# Assigned task
Give back each line of the data exactly as it reads, minus the pictures.

# Records for the task
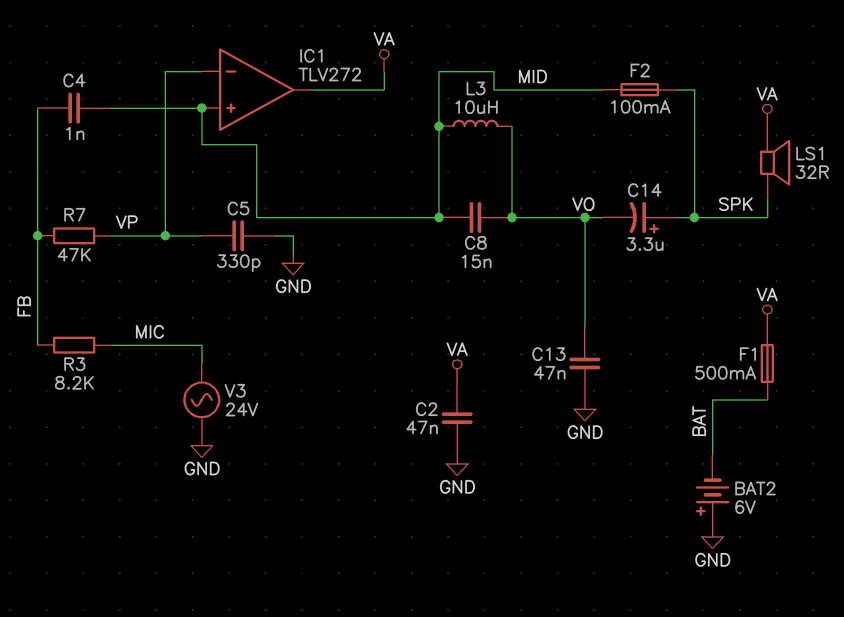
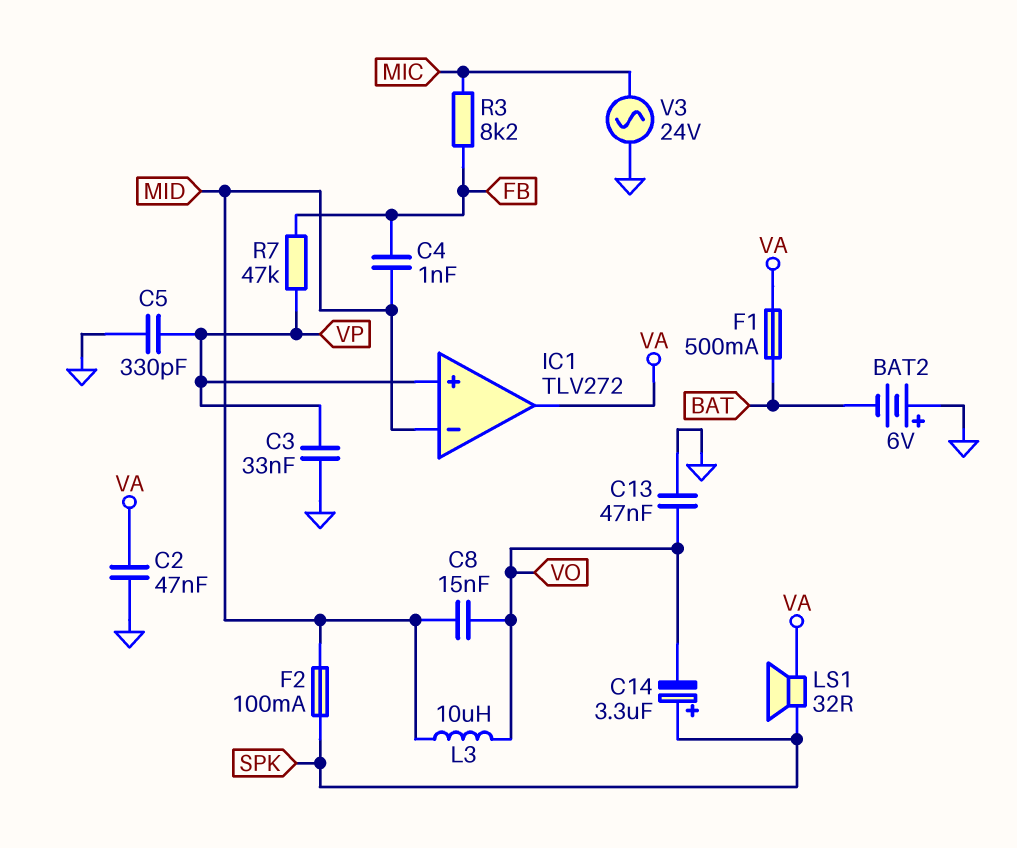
C3: none -> 33nF (GND, VP)
IC1 pin in+: MID -> VP
IC1 pin in-: VP -> MID

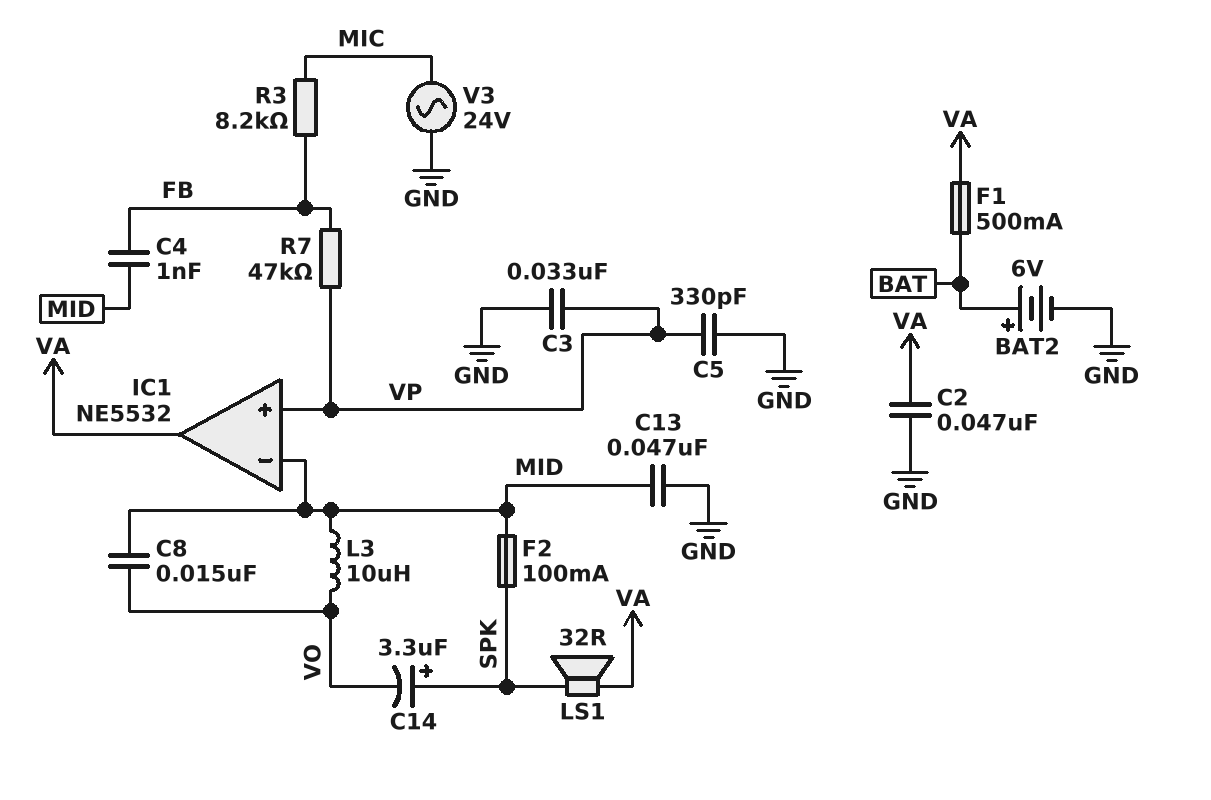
BAT2: 6V (plus GND, minus BAT) -> 6V (plus BAT, minus GND)
C13: 47nF (GND, VO) -> 47nF (GND, MID)
IC1: TLV272 -> NE5532

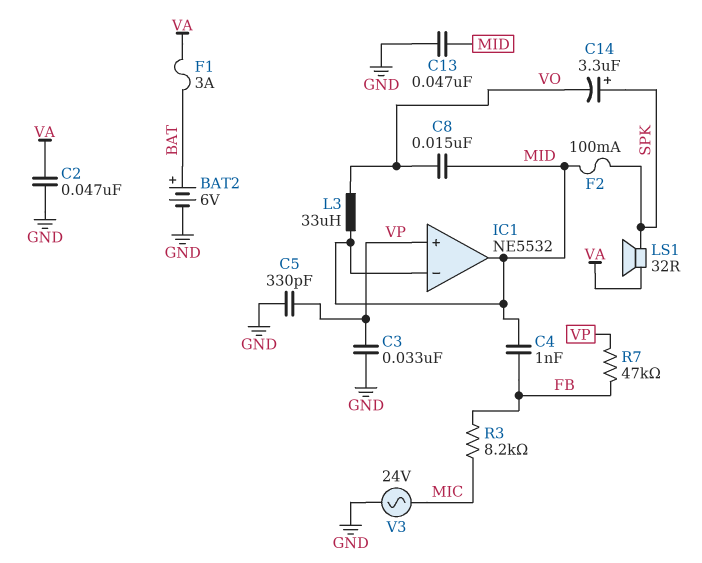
F1: 500mA (BAT, VA) -> 3A (BAT, VA)
IC1 pin out: VA -> MID
L3: 10uH (MID, VO) -> 33uH (MID, VO)

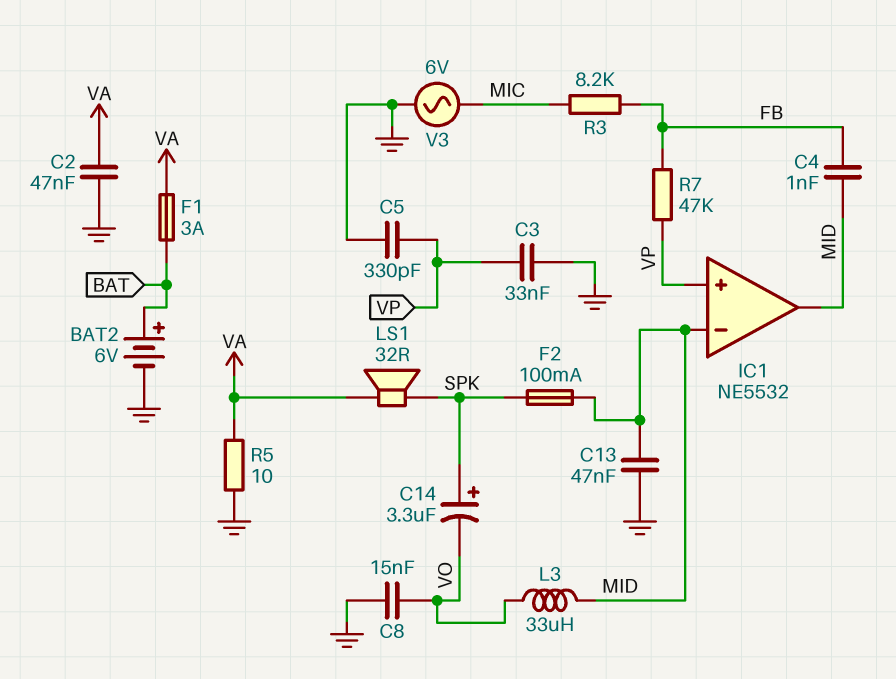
C8: 15nF (MID, VO) -> 15nF (GND, VO)
R5: none -> 10 (GND, VA)
V3: AC 24V (GND, MIC) -> AC 6V (GND, MIC)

# Output for this exercise
C3: none -> 33nF (GND, VP)
IC1 pin in+: MID -> VP
IC1 pin in-: VP -> MID

BAT2: 6V (plus GND, minus BAT) -> 6V (plus BAT, minus GND)
C13: 47nF (GND, VO) -> 47nF (GND, MID)
IC1: TLV272 -> NE5532

F1: 500mA (BAT, VA) -> 3A (BAT, VA)
IC1 pin out: VA -> MID
L3: 10uH (MID, VO) -> 33uH (MID, VO)

C8: 15nF (MID, VO) -> 15nF (GND, VO)
R5: none -> 10 (GND, VA)
V3: AC 24V (GND, MIC) -> AC 6V (GND, MIC)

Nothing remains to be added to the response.